* **Dataset records**:
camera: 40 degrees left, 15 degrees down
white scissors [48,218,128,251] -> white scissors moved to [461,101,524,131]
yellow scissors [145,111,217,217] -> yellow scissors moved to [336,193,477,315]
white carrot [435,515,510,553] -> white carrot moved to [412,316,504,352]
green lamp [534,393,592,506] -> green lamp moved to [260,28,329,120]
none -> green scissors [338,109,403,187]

* * *

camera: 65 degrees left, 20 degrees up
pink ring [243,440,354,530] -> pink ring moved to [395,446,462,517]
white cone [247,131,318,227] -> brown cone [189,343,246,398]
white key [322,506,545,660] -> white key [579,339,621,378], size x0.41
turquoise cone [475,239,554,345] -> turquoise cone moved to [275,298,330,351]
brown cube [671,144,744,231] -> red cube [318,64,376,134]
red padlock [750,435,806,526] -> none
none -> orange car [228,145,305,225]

* **Exercise**:
Make a copy of each line in the records that has the word "cone".

* **Finished exercise**:
white cone [247,131,318,227] -> brown cone [189,343,246,398]
turquoise cone [475,239,554,345] -> turquoise cone moved to [275,298,330,351]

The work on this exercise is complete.